───── Input data ─────
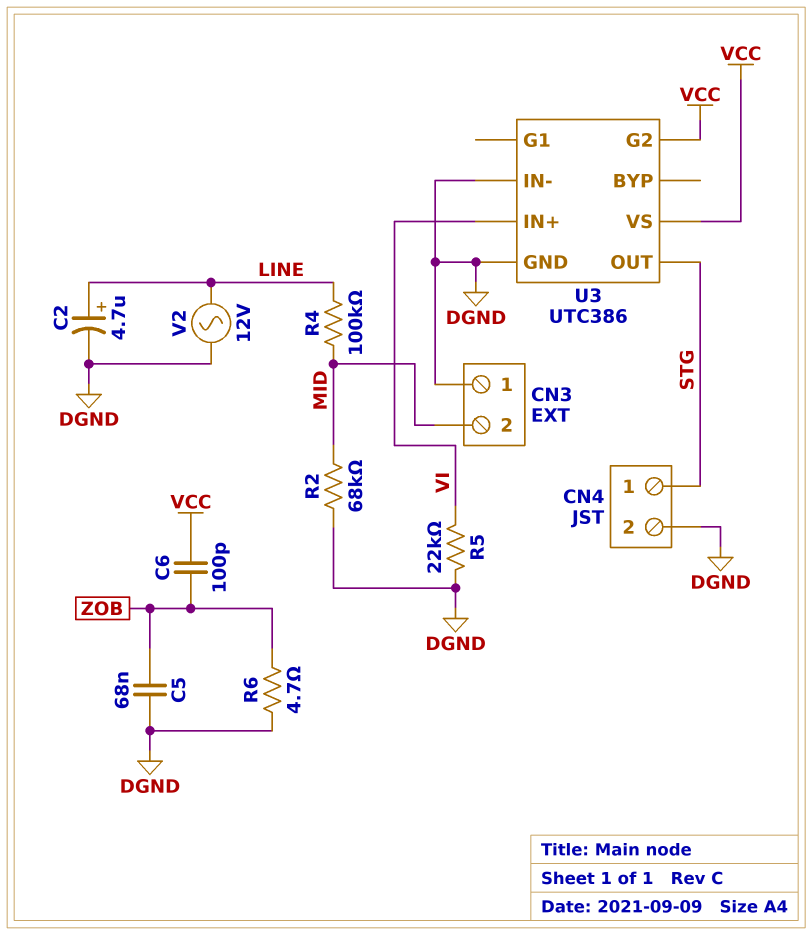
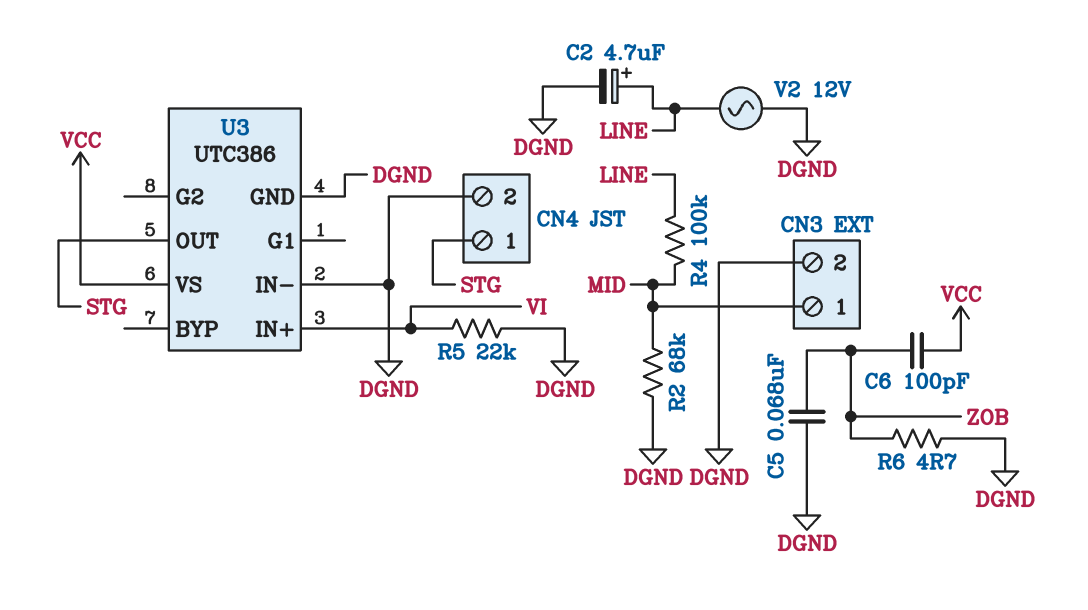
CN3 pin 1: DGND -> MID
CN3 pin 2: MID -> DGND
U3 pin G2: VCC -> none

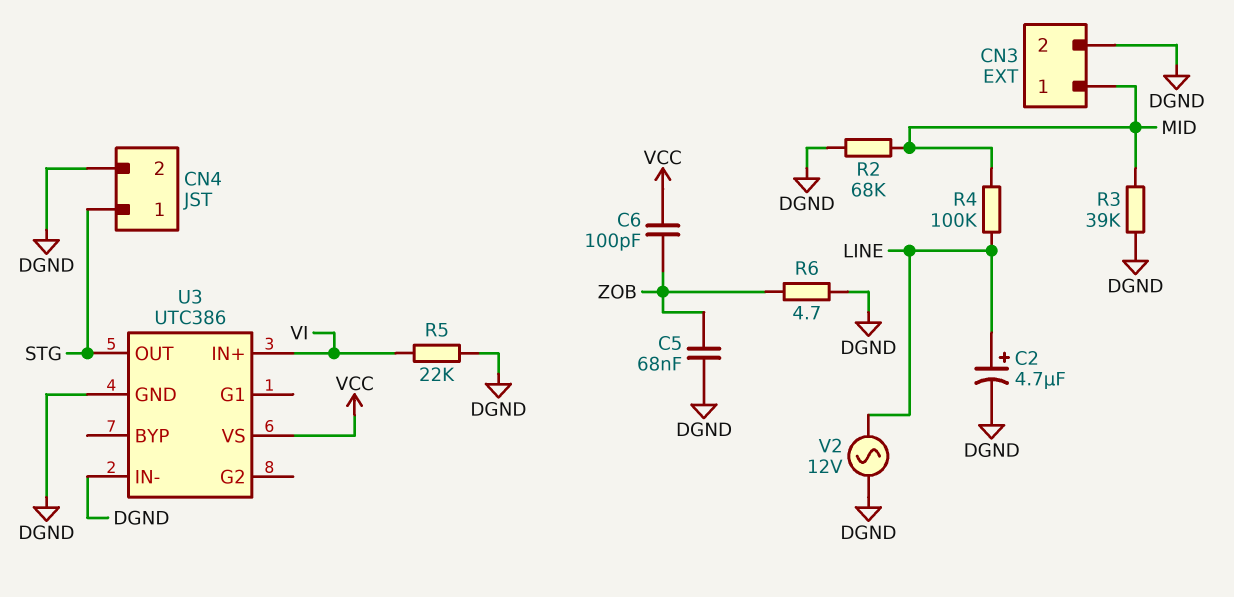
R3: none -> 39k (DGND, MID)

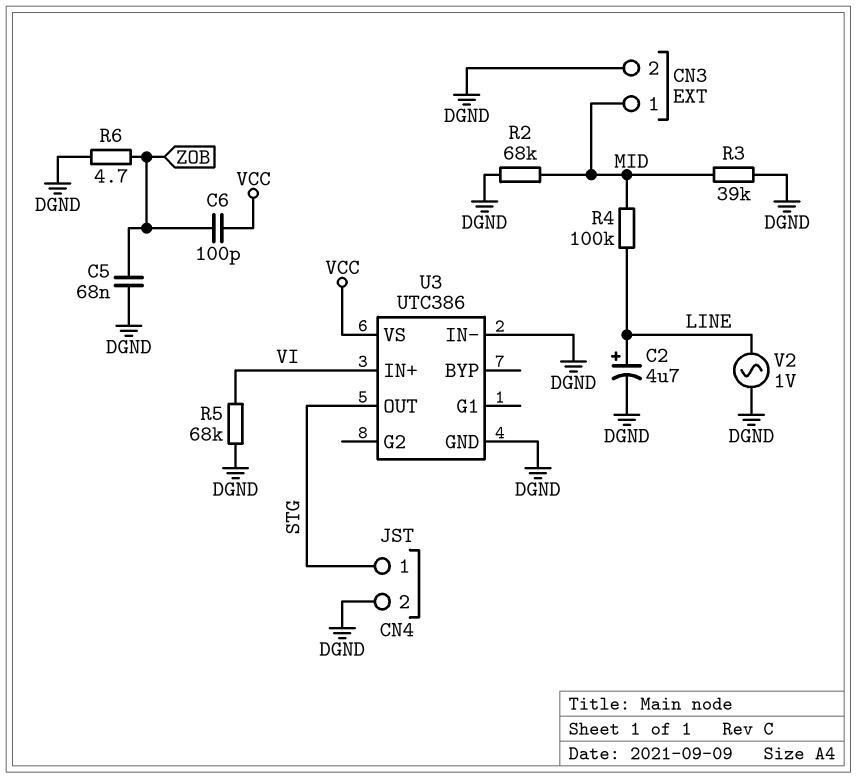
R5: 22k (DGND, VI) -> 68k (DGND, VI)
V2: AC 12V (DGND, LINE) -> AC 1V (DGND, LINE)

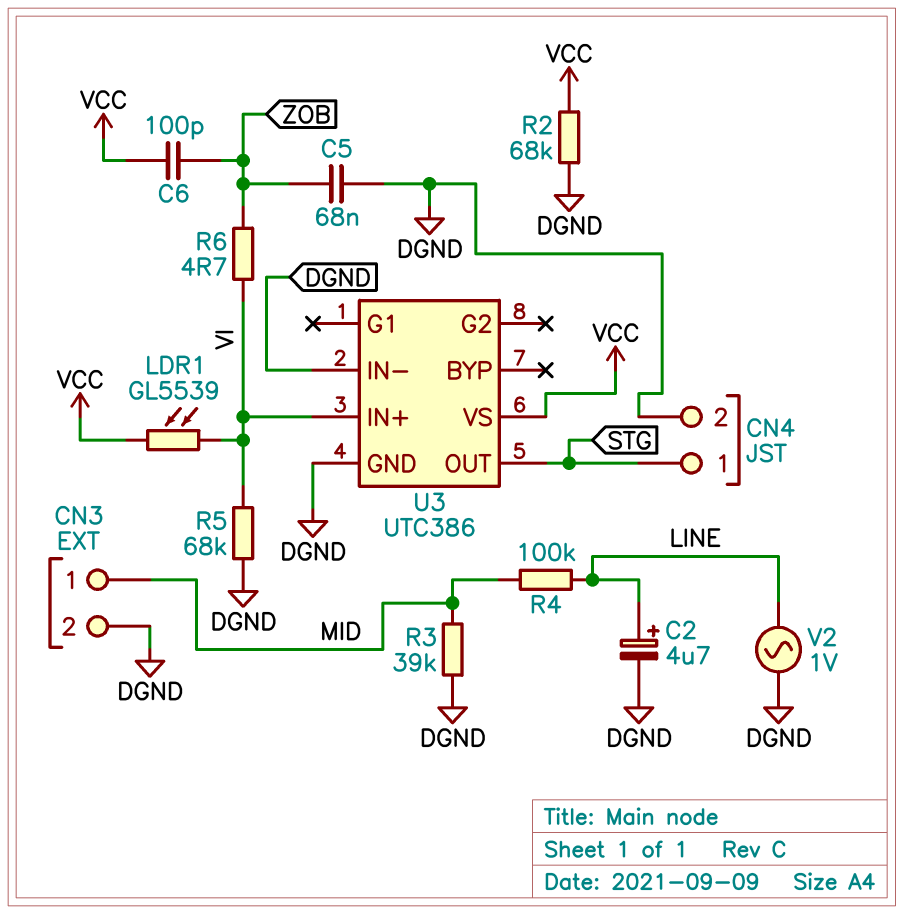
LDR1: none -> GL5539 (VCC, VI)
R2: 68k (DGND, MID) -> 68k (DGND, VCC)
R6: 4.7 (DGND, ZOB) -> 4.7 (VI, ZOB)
─────
───── Input data ─────
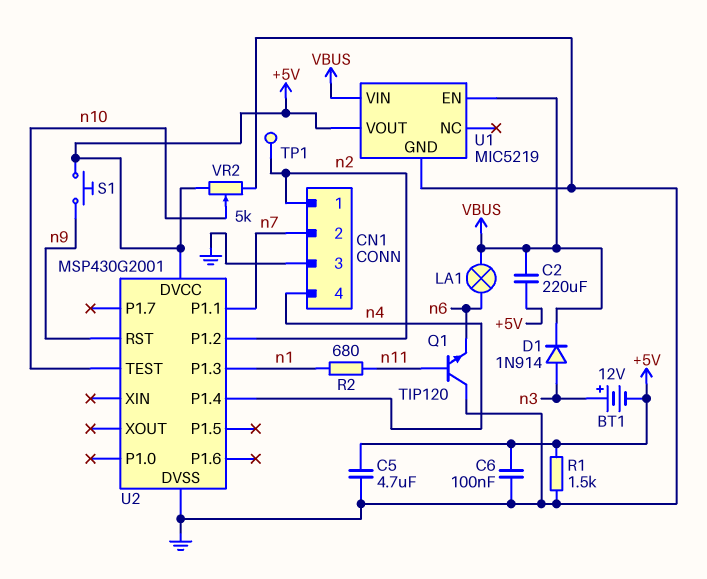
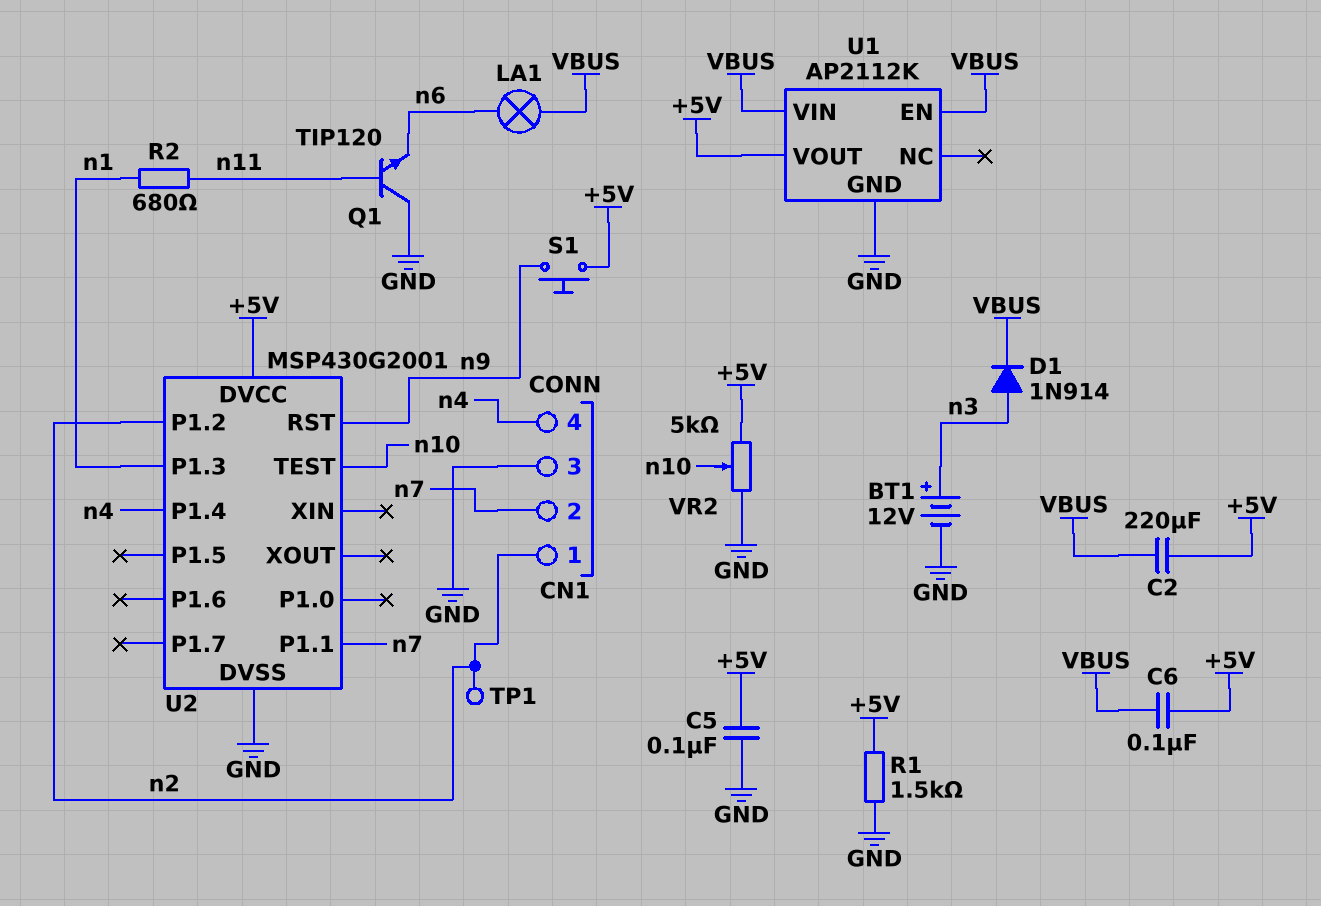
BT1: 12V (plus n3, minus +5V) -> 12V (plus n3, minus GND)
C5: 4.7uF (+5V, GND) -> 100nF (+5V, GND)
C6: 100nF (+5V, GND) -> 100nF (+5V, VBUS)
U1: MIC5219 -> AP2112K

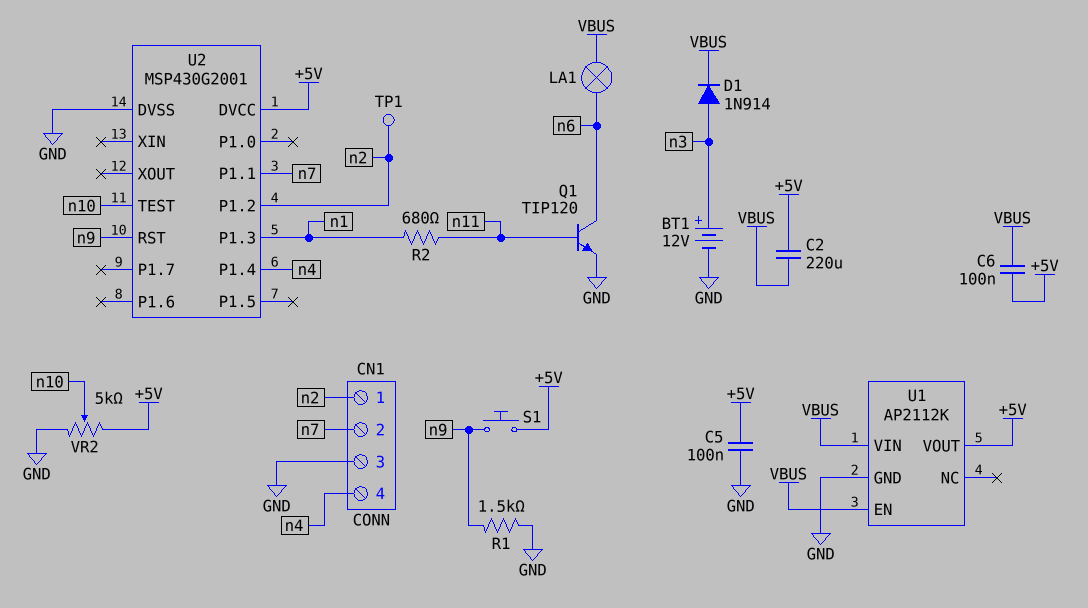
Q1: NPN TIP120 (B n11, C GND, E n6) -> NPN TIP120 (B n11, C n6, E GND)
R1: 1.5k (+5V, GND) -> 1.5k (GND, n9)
─────
───── Input data ─────
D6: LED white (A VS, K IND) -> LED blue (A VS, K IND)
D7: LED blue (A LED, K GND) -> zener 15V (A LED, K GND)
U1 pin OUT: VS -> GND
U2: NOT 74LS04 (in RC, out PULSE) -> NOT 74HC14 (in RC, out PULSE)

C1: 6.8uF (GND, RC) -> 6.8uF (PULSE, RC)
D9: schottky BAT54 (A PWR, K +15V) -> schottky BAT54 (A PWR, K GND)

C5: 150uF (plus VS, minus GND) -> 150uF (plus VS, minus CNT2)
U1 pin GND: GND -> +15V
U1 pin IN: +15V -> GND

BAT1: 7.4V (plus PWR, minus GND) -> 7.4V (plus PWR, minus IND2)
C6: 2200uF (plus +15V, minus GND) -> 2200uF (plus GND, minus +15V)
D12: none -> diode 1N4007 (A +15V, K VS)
─────
Your answer must be one number: how many lines of the entries hold the string "DGND".

7